> _Problem description_
When you reach the line with "(443, 358) = (829, 291): turquoise" in the data below, begin printing lines exactly, and stop once the line with "(633, 345) = (674, 225): turquoise" has been printed.

*** Dataset records Section Begins ***

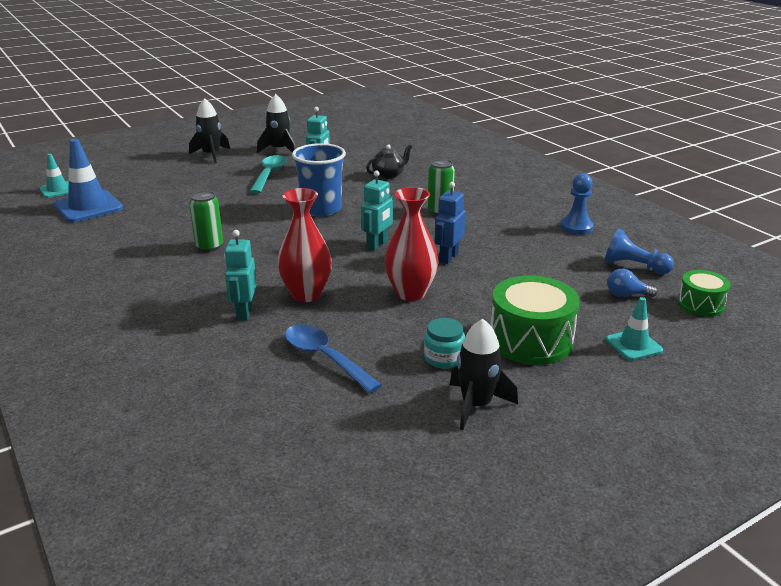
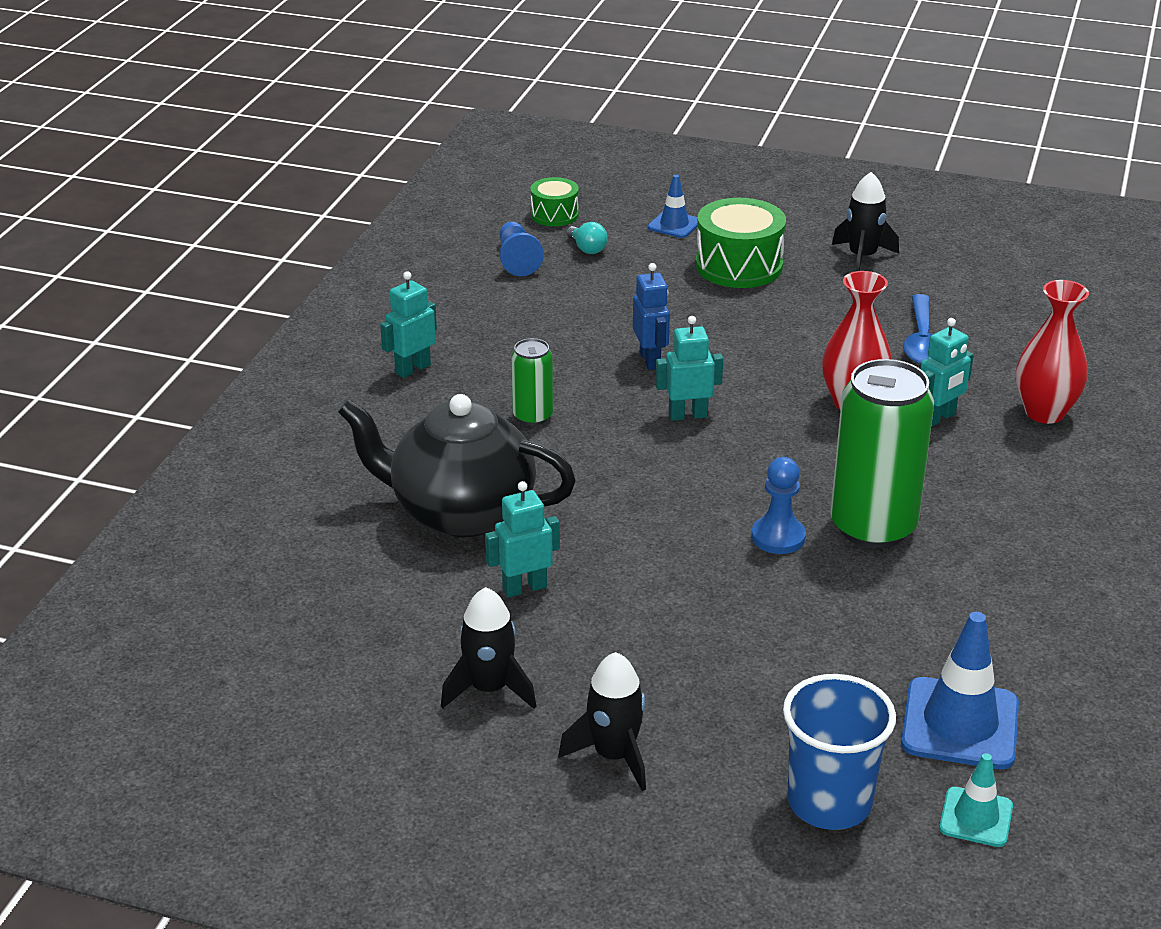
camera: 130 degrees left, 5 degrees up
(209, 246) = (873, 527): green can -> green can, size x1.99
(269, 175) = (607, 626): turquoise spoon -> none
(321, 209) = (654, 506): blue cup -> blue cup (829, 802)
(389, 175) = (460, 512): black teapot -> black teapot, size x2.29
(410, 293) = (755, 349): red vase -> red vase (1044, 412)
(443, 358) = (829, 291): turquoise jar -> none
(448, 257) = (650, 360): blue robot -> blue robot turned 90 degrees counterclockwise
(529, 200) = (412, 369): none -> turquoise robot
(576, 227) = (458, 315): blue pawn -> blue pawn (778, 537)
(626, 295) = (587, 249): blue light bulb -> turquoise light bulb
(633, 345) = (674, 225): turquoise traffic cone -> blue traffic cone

*** Dataset records Section Ends ***
*** Dataset records Section Begins ***

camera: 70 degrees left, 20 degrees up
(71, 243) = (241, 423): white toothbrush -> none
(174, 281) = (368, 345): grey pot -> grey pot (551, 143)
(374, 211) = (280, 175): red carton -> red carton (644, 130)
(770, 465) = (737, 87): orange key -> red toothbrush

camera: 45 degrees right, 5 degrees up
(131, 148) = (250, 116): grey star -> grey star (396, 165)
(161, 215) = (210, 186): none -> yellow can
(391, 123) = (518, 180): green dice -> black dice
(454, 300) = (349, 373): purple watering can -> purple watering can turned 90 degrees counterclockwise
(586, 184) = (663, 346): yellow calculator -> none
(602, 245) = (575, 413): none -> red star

*** Dataset records Section Ends ***

> _Your response_
(443, 358) = (829, 291): turquoise jar -> none
(448, 257) = (650, 360): blue robot -> blue robot turned 90 degrees counterclockwise
(529, 200) = (412, 369): none -> turquoise robot
(576, 227) = (458, 315): blue pawn -> blue pawn (778, 537)
(626, 295) = (587, 249): blue light bulb -> turquoise light bulb
(633, 345) = (674, 225): turquoise traffic cone -> blue traffic cone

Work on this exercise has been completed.